[Object change descriptions]
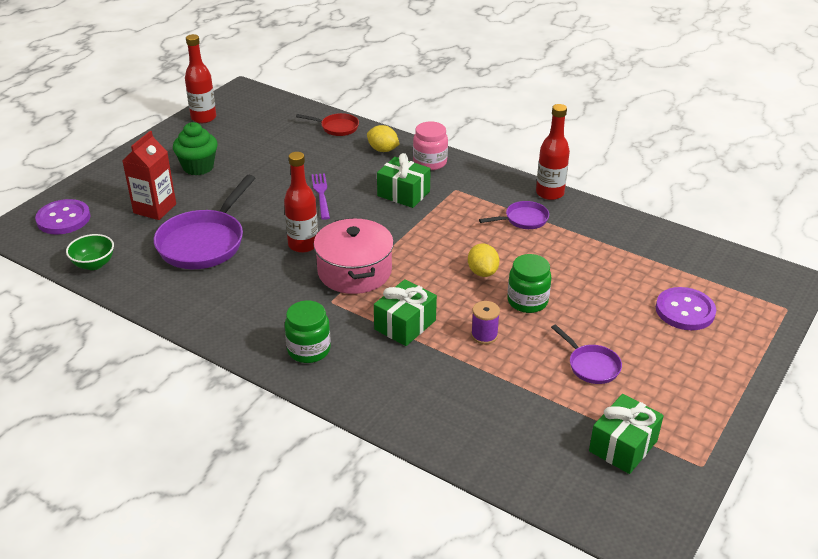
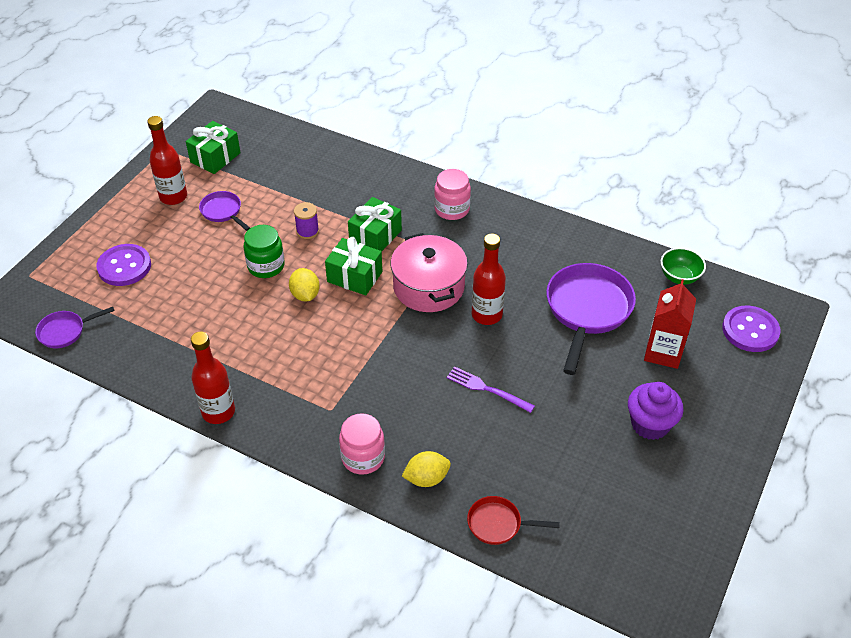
camera: 175 degrees right, 10 degrees up
green cupcake [173,122,218,175] -> purple cupcake [628,382,684,440]
red bottle [185,34,216,123] -> red bottle moved to [147,116,187,205]
green jar [285,300,331,363] -> pink jar [434,169,471,220]
purple fork [311,173,330,220] -> purple fork turned 135 degrees clockwise [447,366,535,413]
yellow lemon [367,125,399,152] -> yellow lemon turned 45 degrees counterclockwise [402,451,451,487]
green gift [377,153,431,208] -> green gift moved to [325,237,382,296]
purple pan [479,201,549,229] -> purple pan moved to [35,307,115,348]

* What this task involves *
Up to and including the line with "purple fork [311,173,330,220]", repeat every line from the top of the entries exactly, but not the pictures.

* Expected output *
camera: 175 degrees right, 10 degrees up
green cupcake [173,122,218,175] -> purple cupcake [628,382,684,440]
red bottle [185,34,216,123] -> red bottle moved to [147,116,187,205]
green jar [285,300,331,363] -> pink jar [434,169,471,220]
purple fork [311,173,330,220] -> purple fork turned 135 degrees clockwise [447,366,535,413]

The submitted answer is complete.